[Change detection outputs]
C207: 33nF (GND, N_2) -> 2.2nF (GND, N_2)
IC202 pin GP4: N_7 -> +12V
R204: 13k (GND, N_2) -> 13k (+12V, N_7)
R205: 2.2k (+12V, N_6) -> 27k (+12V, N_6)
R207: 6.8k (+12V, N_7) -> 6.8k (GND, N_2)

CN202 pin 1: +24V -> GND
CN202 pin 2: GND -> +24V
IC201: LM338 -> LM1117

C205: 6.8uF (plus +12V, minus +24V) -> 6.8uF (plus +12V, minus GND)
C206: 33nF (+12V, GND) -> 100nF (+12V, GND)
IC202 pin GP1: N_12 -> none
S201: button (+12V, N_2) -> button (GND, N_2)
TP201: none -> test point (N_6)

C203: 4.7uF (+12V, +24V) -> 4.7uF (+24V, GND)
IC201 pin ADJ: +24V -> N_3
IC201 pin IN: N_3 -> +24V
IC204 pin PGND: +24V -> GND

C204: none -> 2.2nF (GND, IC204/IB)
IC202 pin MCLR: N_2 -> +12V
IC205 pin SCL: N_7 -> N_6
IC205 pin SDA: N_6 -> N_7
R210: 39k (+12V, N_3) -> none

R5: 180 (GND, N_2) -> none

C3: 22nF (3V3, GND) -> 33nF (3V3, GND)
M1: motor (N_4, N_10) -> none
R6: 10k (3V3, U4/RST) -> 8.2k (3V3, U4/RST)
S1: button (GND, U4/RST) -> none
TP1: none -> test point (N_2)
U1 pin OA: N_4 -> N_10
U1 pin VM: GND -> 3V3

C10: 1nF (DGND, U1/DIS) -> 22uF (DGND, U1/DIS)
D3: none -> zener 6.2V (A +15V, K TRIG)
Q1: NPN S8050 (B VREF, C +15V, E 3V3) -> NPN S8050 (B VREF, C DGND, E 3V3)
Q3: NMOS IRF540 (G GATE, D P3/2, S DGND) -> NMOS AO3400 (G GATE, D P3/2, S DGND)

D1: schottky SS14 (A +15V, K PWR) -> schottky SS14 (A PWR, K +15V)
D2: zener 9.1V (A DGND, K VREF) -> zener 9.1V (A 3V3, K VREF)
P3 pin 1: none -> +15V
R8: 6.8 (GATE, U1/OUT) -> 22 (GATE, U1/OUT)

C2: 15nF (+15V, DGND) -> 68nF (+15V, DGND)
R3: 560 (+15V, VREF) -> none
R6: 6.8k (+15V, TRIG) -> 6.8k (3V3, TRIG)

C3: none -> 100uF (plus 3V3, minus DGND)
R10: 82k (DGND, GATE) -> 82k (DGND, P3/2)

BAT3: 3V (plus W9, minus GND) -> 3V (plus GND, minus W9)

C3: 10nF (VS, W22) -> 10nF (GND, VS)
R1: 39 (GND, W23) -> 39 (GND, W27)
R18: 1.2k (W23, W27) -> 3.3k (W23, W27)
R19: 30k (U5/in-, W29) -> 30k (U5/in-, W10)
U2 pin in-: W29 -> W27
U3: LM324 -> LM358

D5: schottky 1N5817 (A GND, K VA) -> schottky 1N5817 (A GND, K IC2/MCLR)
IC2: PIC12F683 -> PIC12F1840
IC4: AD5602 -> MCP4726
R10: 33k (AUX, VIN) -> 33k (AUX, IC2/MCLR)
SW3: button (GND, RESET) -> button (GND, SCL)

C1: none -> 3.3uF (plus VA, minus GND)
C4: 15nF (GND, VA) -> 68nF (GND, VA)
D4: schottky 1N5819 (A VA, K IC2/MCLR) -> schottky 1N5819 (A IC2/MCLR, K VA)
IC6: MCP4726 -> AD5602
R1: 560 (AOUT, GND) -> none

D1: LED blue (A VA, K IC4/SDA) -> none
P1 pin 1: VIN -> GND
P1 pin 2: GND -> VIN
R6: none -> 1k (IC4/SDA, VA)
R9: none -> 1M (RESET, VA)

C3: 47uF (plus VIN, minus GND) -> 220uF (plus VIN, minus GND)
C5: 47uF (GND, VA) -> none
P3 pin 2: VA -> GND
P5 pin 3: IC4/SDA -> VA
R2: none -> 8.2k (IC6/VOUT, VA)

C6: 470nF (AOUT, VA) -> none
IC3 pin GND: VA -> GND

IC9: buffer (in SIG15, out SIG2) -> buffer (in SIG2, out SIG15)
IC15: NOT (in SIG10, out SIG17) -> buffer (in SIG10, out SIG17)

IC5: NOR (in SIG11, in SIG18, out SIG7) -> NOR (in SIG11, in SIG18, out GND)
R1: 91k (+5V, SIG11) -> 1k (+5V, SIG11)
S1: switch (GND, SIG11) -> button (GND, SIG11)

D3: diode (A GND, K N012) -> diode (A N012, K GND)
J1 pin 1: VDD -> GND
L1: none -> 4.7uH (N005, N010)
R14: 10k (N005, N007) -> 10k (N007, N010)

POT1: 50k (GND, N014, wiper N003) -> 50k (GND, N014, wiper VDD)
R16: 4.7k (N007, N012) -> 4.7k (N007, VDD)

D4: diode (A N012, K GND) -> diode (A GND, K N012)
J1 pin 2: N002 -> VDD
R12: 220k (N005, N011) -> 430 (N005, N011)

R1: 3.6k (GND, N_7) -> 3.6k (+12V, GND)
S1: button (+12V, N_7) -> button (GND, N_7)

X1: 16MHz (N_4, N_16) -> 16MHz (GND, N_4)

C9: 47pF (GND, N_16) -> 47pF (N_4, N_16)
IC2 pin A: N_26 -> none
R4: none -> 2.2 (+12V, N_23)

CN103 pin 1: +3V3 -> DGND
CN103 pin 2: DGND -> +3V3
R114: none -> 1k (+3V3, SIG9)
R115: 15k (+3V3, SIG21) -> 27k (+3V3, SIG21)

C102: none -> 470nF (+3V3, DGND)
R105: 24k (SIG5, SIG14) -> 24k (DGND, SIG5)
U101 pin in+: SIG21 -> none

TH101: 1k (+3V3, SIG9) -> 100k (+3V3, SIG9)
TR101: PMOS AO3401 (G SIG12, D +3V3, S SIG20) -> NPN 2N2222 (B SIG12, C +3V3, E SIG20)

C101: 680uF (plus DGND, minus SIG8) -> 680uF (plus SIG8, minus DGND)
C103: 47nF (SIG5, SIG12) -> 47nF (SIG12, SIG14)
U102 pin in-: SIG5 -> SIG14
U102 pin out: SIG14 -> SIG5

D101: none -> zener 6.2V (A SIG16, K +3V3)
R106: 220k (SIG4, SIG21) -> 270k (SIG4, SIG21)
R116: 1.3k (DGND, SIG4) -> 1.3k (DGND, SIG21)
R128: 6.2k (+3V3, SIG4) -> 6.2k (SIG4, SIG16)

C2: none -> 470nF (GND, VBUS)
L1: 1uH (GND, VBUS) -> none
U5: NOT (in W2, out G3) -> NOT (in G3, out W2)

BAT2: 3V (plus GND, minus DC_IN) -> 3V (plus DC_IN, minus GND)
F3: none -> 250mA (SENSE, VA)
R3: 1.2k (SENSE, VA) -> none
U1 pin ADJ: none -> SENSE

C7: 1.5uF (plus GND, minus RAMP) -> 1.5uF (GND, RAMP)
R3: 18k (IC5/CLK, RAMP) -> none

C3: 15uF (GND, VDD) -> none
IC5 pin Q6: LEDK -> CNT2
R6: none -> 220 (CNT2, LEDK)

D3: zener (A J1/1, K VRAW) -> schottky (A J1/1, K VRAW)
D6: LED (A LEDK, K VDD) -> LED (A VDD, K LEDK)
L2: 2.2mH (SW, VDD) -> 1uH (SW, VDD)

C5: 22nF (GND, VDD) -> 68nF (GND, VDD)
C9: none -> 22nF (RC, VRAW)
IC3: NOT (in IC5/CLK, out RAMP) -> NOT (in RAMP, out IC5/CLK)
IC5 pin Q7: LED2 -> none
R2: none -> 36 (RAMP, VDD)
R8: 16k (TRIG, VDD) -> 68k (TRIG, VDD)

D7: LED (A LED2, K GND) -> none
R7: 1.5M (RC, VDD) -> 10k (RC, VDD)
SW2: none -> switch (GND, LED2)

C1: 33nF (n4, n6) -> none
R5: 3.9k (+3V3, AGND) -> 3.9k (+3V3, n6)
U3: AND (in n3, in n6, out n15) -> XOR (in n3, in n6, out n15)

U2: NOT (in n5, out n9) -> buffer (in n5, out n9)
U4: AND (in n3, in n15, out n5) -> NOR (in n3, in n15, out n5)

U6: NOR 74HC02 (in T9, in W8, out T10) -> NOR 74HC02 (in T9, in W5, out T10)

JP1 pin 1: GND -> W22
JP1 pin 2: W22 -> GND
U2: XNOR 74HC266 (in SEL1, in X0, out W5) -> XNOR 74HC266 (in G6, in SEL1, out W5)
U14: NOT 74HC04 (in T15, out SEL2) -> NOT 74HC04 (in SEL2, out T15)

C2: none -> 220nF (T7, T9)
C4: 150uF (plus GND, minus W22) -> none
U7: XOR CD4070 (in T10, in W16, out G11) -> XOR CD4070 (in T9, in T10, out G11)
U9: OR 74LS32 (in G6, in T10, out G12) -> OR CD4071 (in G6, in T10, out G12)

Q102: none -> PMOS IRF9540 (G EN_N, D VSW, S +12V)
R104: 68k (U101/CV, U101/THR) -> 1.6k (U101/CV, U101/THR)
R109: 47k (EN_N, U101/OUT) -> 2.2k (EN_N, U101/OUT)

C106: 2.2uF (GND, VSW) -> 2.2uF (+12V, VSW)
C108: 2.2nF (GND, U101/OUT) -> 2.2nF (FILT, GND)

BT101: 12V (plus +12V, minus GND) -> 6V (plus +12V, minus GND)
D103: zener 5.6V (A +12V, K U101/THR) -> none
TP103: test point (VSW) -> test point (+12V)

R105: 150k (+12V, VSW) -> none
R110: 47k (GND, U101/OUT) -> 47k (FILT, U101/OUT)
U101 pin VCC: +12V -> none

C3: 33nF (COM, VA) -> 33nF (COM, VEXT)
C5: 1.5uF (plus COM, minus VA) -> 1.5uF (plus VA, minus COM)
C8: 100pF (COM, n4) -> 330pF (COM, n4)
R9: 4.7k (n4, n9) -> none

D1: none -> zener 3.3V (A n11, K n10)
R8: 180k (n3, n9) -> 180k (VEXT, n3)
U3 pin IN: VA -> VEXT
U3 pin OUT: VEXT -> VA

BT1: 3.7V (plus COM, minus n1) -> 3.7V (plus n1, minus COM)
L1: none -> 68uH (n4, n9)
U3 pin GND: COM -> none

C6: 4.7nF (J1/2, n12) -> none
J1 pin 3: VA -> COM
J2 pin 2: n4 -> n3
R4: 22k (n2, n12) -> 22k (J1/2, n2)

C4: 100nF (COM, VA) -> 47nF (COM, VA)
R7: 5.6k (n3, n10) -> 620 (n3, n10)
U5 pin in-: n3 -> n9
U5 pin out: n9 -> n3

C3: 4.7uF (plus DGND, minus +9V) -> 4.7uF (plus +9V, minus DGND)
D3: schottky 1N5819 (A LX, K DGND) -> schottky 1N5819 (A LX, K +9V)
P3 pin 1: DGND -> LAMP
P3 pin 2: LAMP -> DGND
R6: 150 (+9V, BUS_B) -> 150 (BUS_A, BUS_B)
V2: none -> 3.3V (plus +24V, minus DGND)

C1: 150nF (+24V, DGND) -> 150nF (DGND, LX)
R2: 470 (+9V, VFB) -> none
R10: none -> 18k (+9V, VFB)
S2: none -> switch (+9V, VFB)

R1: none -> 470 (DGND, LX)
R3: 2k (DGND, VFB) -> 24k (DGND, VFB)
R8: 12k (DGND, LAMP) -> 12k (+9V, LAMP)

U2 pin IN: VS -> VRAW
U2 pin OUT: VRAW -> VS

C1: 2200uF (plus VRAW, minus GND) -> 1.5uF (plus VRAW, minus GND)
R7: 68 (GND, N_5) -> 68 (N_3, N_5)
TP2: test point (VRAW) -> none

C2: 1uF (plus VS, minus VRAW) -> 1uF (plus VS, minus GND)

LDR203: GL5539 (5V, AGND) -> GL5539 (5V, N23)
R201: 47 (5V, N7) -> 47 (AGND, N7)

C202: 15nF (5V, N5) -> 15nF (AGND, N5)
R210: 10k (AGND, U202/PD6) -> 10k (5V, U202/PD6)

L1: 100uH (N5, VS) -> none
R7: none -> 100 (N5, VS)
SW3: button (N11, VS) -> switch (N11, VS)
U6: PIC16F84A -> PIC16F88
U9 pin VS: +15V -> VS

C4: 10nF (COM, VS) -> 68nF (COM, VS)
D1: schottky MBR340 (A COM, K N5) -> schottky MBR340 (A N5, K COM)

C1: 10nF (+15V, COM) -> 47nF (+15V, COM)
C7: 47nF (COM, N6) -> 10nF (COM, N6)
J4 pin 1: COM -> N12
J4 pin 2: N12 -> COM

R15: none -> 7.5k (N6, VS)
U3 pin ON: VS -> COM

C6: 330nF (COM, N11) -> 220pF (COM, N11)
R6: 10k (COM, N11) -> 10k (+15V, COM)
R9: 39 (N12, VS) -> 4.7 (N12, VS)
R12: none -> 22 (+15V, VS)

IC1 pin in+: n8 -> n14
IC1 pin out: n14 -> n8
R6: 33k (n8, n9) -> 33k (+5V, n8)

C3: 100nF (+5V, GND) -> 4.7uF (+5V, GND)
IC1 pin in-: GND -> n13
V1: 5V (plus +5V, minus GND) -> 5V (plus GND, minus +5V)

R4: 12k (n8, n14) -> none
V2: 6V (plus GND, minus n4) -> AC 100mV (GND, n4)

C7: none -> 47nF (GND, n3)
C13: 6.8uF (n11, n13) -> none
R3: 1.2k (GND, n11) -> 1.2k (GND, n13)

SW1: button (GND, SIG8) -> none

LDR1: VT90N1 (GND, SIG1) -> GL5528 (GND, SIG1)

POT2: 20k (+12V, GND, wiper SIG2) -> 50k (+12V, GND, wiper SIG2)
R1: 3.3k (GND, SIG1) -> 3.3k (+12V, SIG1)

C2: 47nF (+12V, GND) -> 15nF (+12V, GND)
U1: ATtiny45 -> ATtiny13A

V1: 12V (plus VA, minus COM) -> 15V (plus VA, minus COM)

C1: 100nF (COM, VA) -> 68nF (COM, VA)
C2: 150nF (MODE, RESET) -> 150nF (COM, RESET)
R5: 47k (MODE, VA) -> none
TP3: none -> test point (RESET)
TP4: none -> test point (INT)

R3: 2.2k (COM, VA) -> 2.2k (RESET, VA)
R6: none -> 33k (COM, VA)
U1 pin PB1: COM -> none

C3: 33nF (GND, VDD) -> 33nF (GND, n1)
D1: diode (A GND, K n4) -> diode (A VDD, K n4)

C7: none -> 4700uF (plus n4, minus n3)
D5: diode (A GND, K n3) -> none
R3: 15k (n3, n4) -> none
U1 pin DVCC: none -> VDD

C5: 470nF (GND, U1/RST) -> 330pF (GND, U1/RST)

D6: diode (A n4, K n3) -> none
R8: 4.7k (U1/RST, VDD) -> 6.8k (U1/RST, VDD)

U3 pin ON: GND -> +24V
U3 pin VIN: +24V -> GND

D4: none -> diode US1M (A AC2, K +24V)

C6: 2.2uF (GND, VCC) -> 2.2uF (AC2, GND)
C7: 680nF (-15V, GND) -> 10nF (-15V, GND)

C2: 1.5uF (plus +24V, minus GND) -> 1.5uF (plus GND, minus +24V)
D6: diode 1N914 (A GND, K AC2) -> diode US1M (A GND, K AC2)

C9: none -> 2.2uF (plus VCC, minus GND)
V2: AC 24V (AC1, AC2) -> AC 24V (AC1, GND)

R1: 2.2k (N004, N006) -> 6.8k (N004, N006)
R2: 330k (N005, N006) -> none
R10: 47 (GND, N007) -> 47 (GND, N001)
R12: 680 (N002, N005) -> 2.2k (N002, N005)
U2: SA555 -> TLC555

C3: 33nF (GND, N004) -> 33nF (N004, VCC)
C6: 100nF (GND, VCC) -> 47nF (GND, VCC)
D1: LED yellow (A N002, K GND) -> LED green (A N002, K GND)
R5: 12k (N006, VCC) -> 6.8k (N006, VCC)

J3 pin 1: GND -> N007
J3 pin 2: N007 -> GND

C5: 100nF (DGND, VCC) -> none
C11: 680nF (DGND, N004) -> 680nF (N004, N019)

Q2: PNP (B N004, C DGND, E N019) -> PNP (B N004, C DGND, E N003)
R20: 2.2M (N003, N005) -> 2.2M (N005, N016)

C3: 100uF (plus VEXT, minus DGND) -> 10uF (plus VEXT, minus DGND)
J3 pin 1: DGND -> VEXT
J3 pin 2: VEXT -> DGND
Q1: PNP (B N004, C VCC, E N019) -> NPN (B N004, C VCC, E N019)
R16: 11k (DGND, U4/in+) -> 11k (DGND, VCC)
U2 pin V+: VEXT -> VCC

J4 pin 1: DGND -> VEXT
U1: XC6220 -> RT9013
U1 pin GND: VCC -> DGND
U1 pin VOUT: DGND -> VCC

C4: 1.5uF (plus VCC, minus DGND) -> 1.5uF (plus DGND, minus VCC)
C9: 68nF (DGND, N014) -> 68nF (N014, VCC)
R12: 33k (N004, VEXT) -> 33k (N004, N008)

Task to carry out: Take every line above that includes the string "LEDK" and return it.

Answer for this exercise:
IC5 pin Q6: LEDK -> CNT2
R6: none -> 220 (CNT2, LEDK)
D6: LED (A LEDK, K VDD) -> LED (A VDD, K LEDK)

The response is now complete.